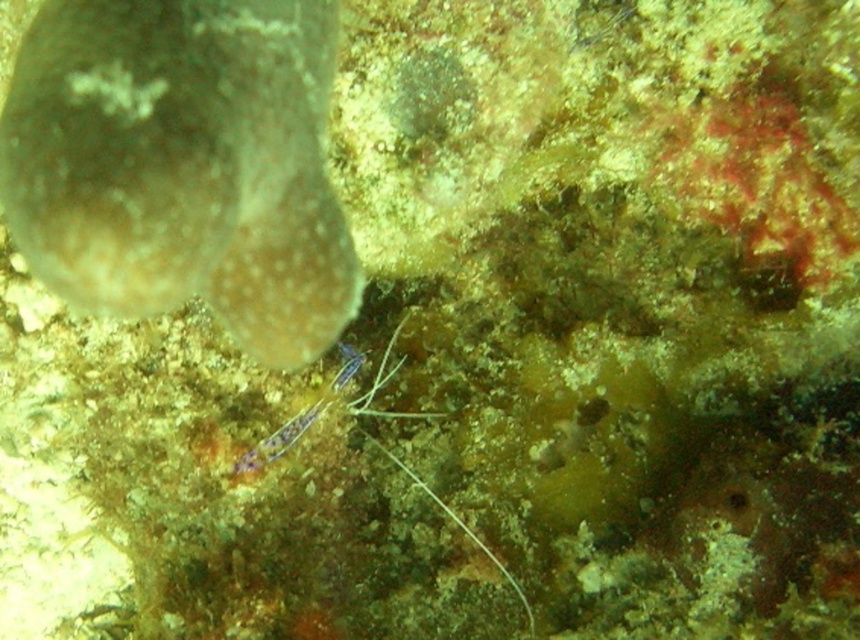
Which is below, brown speckled shell at upper left or purple iridescent shrimp at center?

purple iridescent shrimp at center is lower down.

Is brown speckled shell at upper left below purple iridescent shrimp at center?

Actually, brown speckled shell at upper left is above purple iridescent shrimp at center.

You are a GUI agent. You are given a task and a screenshot of the screen. Output one action in this format:
    pyautogui.click(x=<x>, y=<y>)
    Task: Click on the brown speckled shell at upper left
    
    Given the screenshot: What is the action you would take?
    pyautogui.click(x=182, y=164)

- [Work to complete] Please reproduce all of the records above word for word, leaving out the pictures.

- [Output below]
Which is below, brown speckled shell at upper left or purple iridescent shrimp at center?

purple iridescent shrimp at center is lower down.

Is brown speckled shell at upper left below purple iridescent shrimp at center?

Actually, brown speckled shell at upper left is above purple iridescent shrimp at center.

You are a GUI agent. You are given a task and a screenshot of the screen. Output one action in this format:
    pyautogui.click(x=<x>, y=<y>)
    Task: Click on the brown speckled shell at upper left
    
    Given the screenshot: What is the action you would take?
    pyautogui.click(x=182, y=164)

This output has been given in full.